▶ **Exercise goal**: Set down exact lines only, from the line with "(463, 383) = (613, 156): yellow" through the last line of the material below, with every picture left out.

▶ **Source material**:
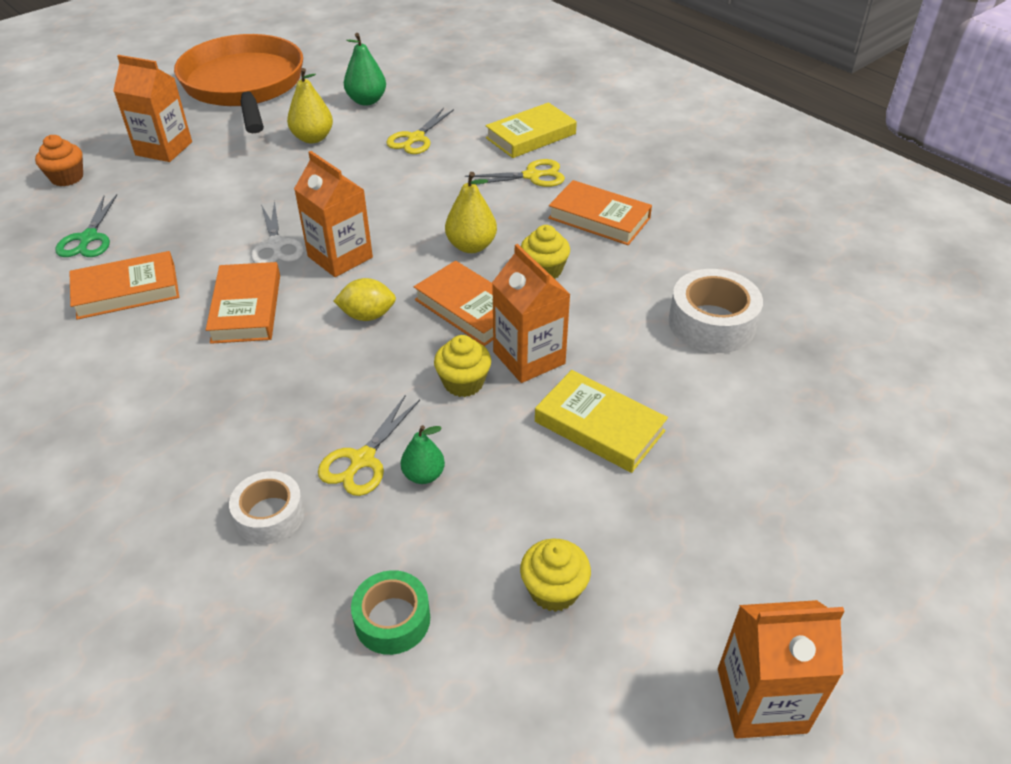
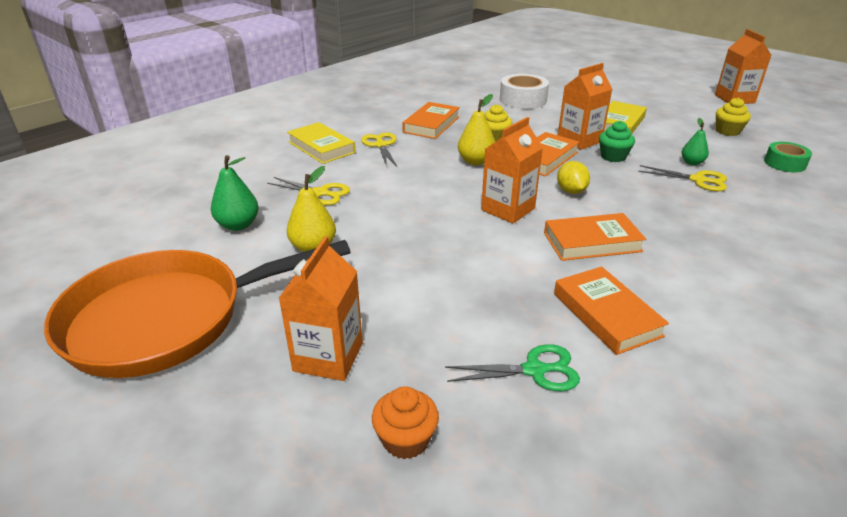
camera: 95 degrees left, 10 degrees down
(270, 515) = (764, 203): white tape -> none
(276, 245) = (503, 241): white scissors -> none
(463, 383) = (613, 156): yellow cupcake -> green cupcake

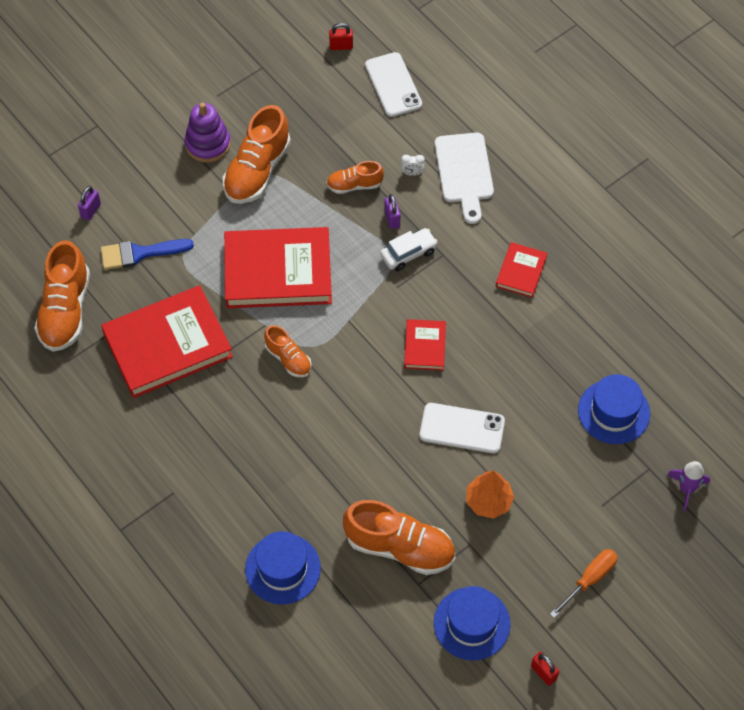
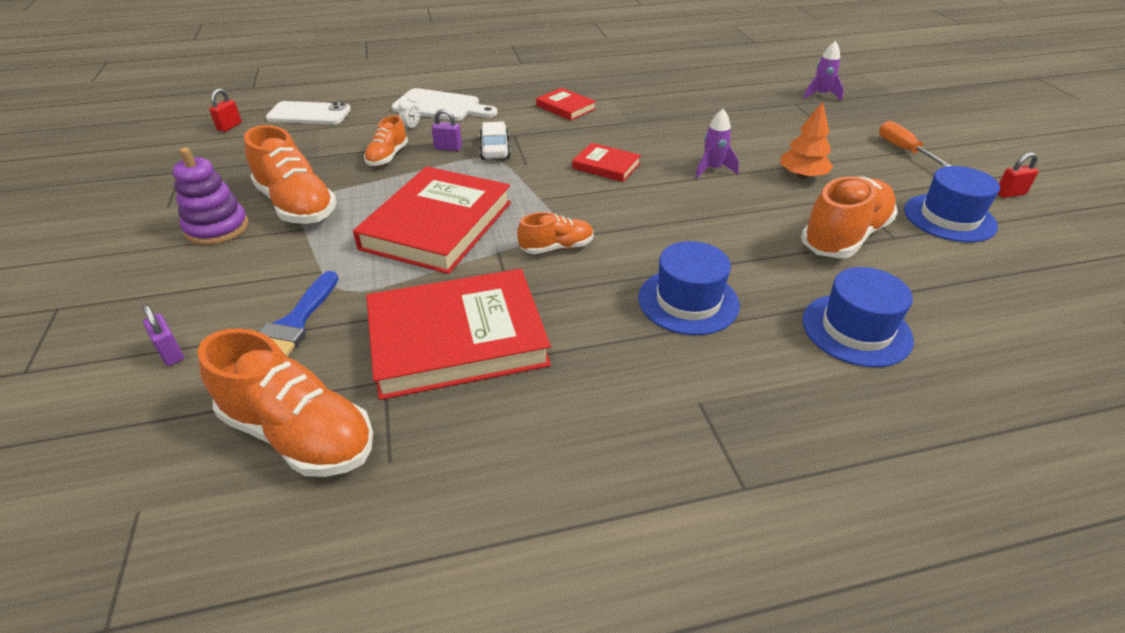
camera: 65 degrees left, 20 degrees down
(167, 345) = (457, 339): red book -> red book turned 75 degrees clockwise
(462, 428) = (712, 169): white phone -> purple rocket
(613, 412) = (733, 104): blue hat -> blue hat (688, 301)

▶ **Reply**:
(463, 383) = (613, 156): yellow cupcake -> green cupcake

camera: 65 degrees left, 20 degrees down
(167, 345) = (457, 339): red book -> red book turned 75 degrees clockwise
(462, 428) = (712, 169): white phone -> purple rocket
(613, 412) = (733, 104): blue hat -> blue hat (688, 301)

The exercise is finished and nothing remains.